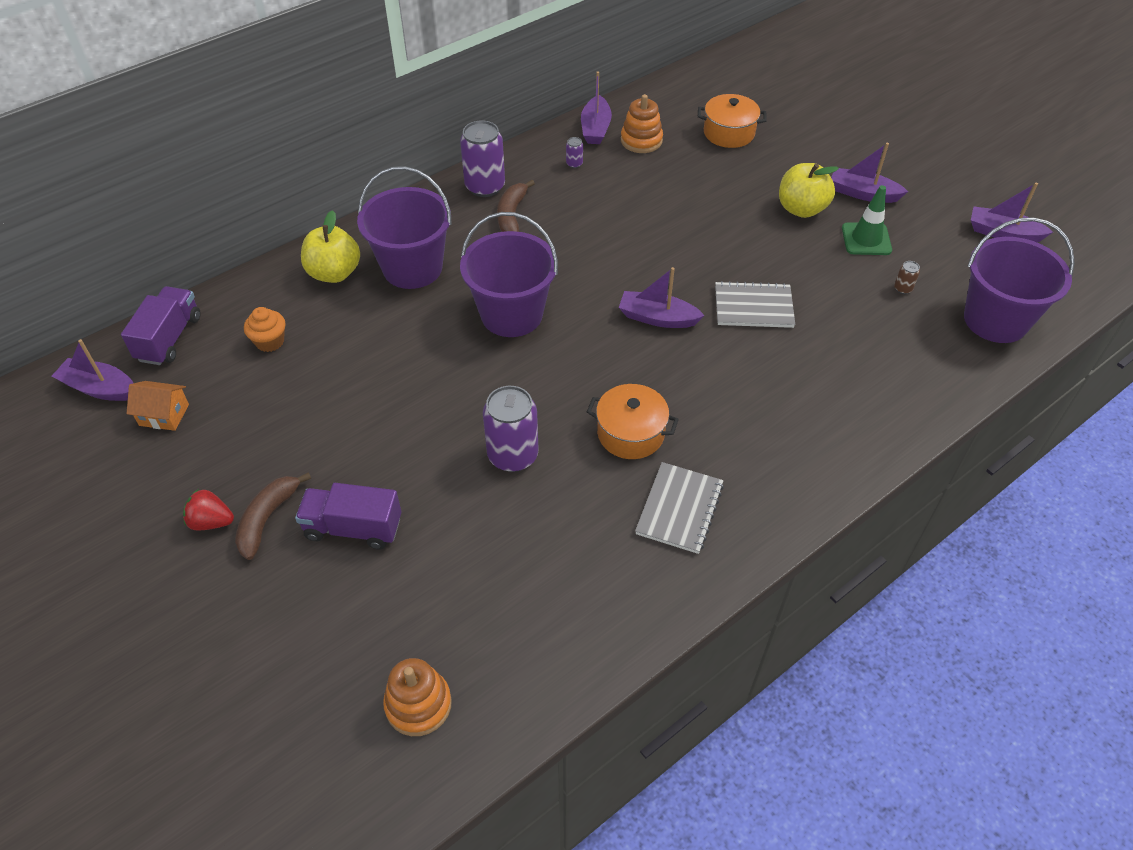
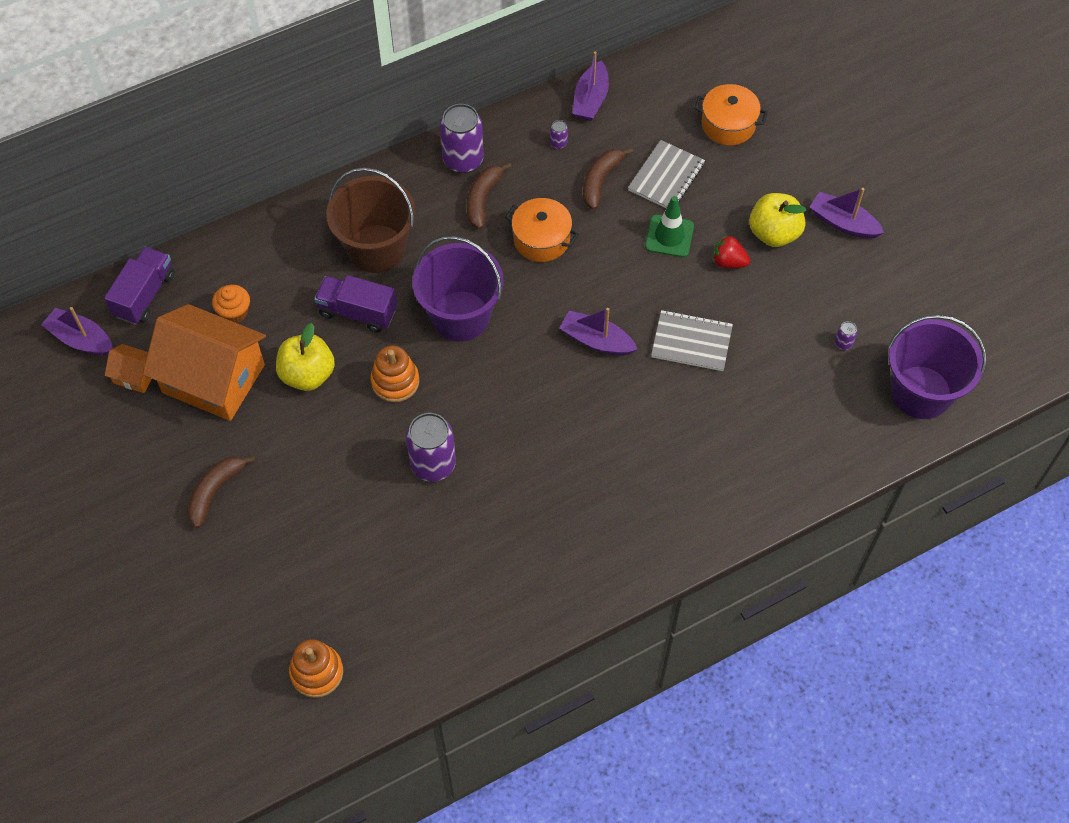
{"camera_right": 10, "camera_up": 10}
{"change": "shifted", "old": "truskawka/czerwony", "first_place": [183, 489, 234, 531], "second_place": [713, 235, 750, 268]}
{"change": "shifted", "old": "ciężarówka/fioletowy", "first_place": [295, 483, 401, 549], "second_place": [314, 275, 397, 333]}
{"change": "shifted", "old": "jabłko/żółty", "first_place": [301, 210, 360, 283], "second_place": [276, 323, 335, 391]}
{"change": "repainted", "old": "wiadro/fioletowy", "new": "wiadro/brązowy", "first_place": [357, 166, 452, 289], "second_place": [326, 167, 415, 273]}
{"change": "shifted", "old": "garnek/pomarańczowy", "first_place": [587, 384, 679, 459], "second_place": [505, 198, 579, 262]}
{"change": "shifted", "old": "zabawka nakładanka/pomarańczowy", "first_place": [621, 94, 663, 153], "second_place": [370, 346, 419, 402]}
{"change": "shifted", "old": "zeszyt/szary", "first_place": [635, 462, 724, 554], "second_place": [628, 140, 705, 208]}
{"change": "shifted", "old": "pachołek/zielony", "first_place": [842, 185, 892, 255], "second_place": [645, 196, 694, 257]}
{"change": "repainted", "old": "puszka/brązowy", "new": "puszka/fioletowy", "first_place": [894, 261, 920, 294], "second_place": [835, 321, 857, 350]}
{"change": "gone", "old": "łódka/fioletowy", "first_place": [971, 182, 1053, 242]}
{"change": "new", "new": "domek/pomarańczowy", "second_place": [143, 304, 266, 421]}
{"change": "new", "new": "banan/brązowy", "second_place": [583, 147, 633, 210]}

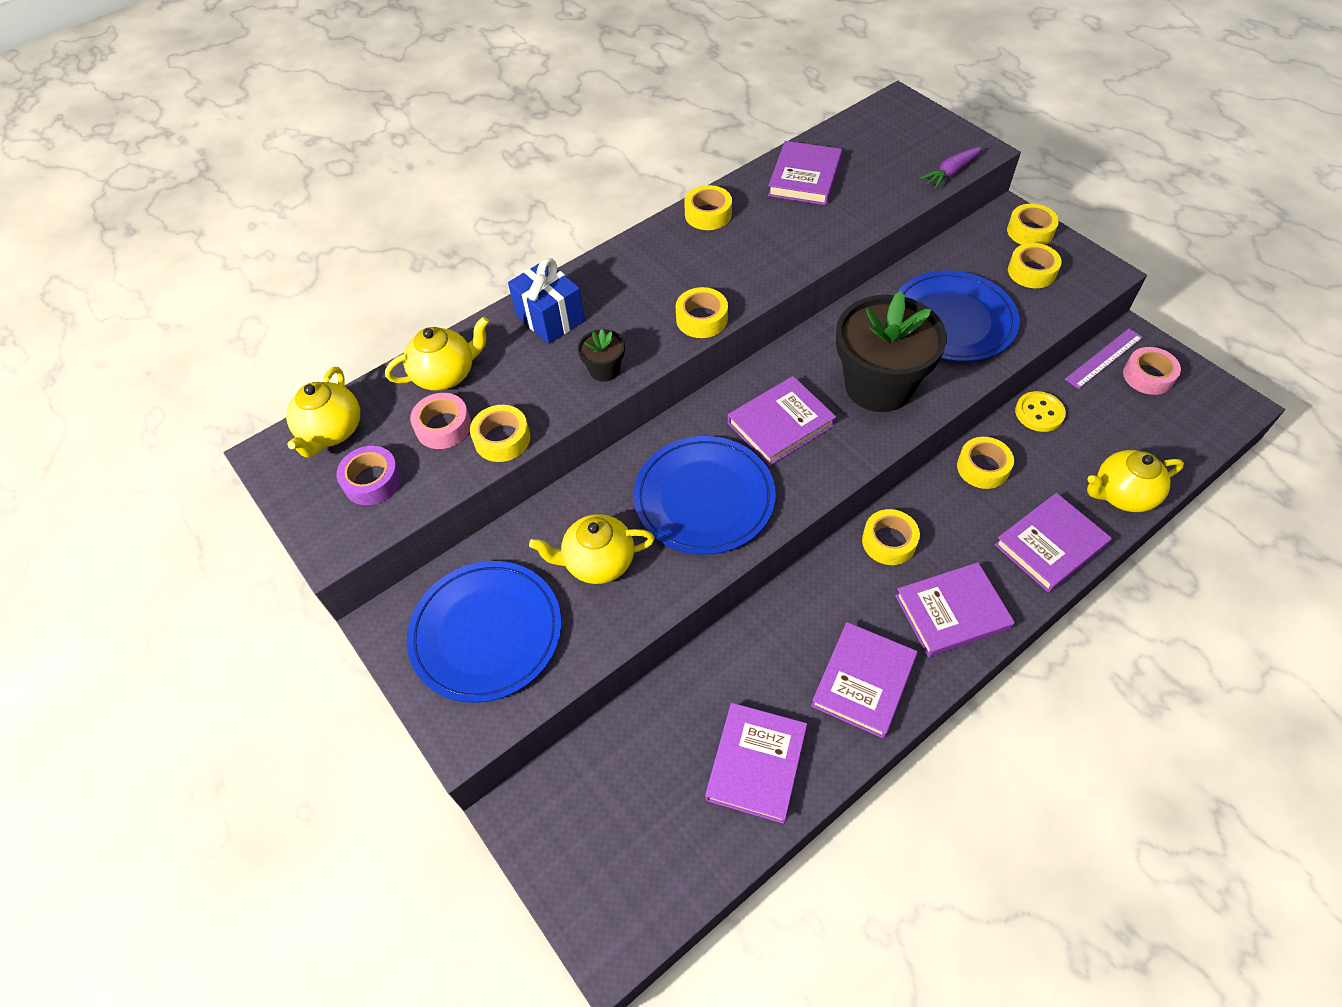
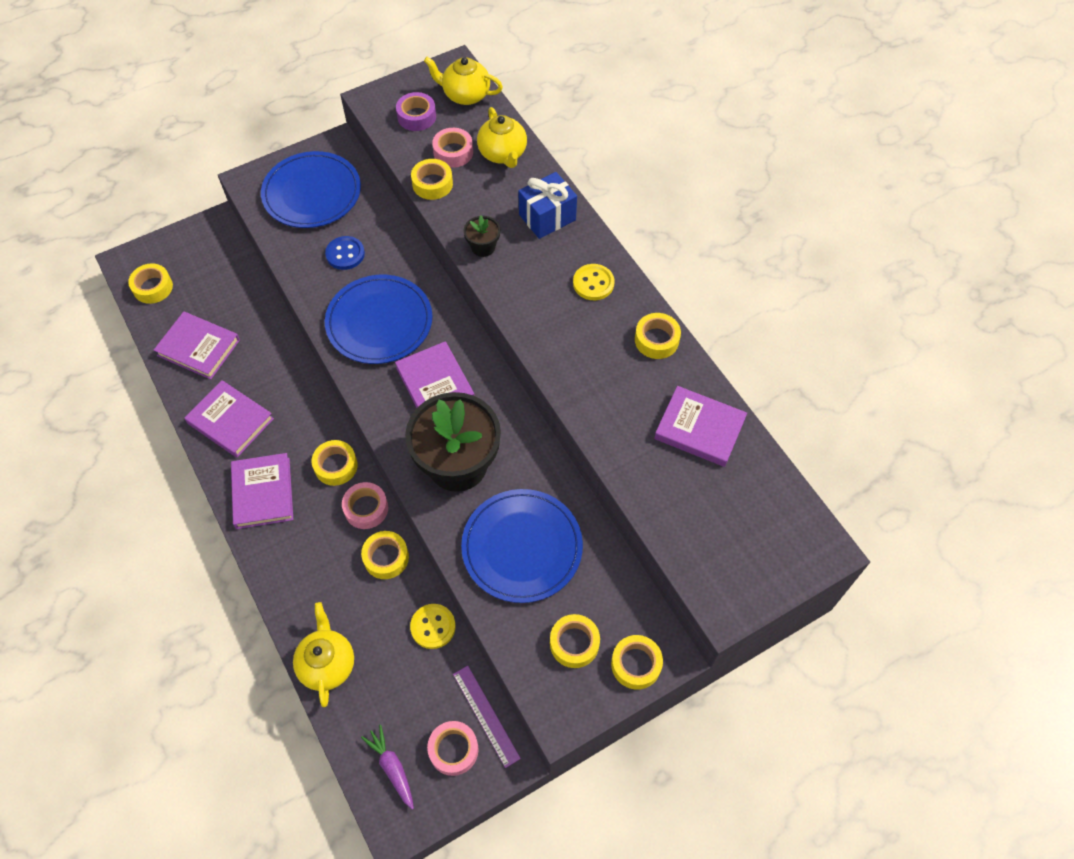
{"camera_right": 95, "camera_up": 5}
{"change": "swapped", "old": "imbryk/żółty", "new": "guzik/niebieski", "first_place": [529, 514, 655, 584], "second_place": [325, 236, 365, 270]}
{"change": "shifted", "old": "taśma klejąca/żółty", "first_place": [676, 287, 728, 338], "second_place": [128, 263, 173, 304]}
{"change": "shifted", "old": "marchewka/fioletowy", "first_place": [920, 147, 982, 189], "second_place": [361, 725, 414, 809]}
{"change": "gone", "old": "książka/fioletowy", "first_place": [994, 493, 1112, 593]}
{"change": "new", "new": "taśma klejąca/różowy", "second_place": [342, 482, 388, 529]}
{"change": "new", "new": "guzik/żółty", "second_place": [573, 264, 614, 300]}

--------------------------------

--- Problem ---
Would you restate the listing word for word without its pictures?

--- Response to the exercise ---
{"camera_right": 10, "camera_up": 10}
{"change": "shifted", "old": "truskawka/czerwony", "first_place": [183, 489, 234, 531], "second_place": [713, 235, 750, 268]}
{"change": "shifted", "old": "ciężarówka/fioletowy", "first_place": [295, 483, 401, 549], "second_place": [314, 275, 397, 333]}
{"change": "shifted", "old": "jabłko/żółty", "first_place": [301, 210, 360, 283], "second_place": [276, 323, 335, 391]}
{"change": "repainted", "old": "wiadro/fioletowy", "new": "wiadro/brązowy", "first_place": [357, 166, 452, 289], "second_place": [326, 167, 415, 273]}
{"change": "shifted", "old": "garnek/pomarańczowy", "first_place": [587, 384, 679, 459], "second_place": [505, 198, 579, 262]}
{"change": "shifted", "old": "zabawka nakładanka/pomarańczowy", "first_place": [621, 94, 663, 153], "second_place": [370, 346, 419, 402]}
{"change": "shifted", "old": "zeszyt/szary", "first_place": [635, 462, 724, 554], "second_place": [628, 140, 705, 208]}
{"change": "shifted", "old": "pachołek/zielony", "first_place": [842, 185, 892, 255], "second_place": [645, 196, 694, 257]}
{"change": "repainted", "old": "puszka/brązowy", "new": "puszka/fioletowy", "first_place": [894, 261, 920, 294], "second_place": [835, 321, 857, 350]}
{"change": "gone", "old": "łódka/fioletowy", "first_place": [971, 182, 1053, 242]}
{"change": "new", "new": "domek/pomarańczowy", "second_place": [143, 304, 266, 421]}
{"change": "new", "new": "banan/brązowy", "second_place": [583, 147, 633, 210]}

{"camera_right": 95, "camera_up": 5}
{"change": "swapped", "old": "imbryk/żółty", "new": "guzik/niebieski", "first_place": [529, 514, 655, 584], "second_place": [325, 236, 365, 270]}
{"change": "shifted", "old": "taśma klejąca/żółty", "first_place": [676, 287, 728, 338], "second_place": [128, 263, 173, 304]}
{"change": "shifted", "old": "marchewka/fioletowy", "first_place": [920, 147, 982, 189], "second_place": [361, 725, 414, 809]}
{"change": "gone", "old": "książka/fioletowy", "first_place": [994, 493, 1112, 593]}
{"change": "new", "new": "taśma klejąca/różowy", "second_place": [342, 482, 388, 529]}
{"change": "new", "new": "guzik/żółty", "second_place": [573, 264, 614, 300]}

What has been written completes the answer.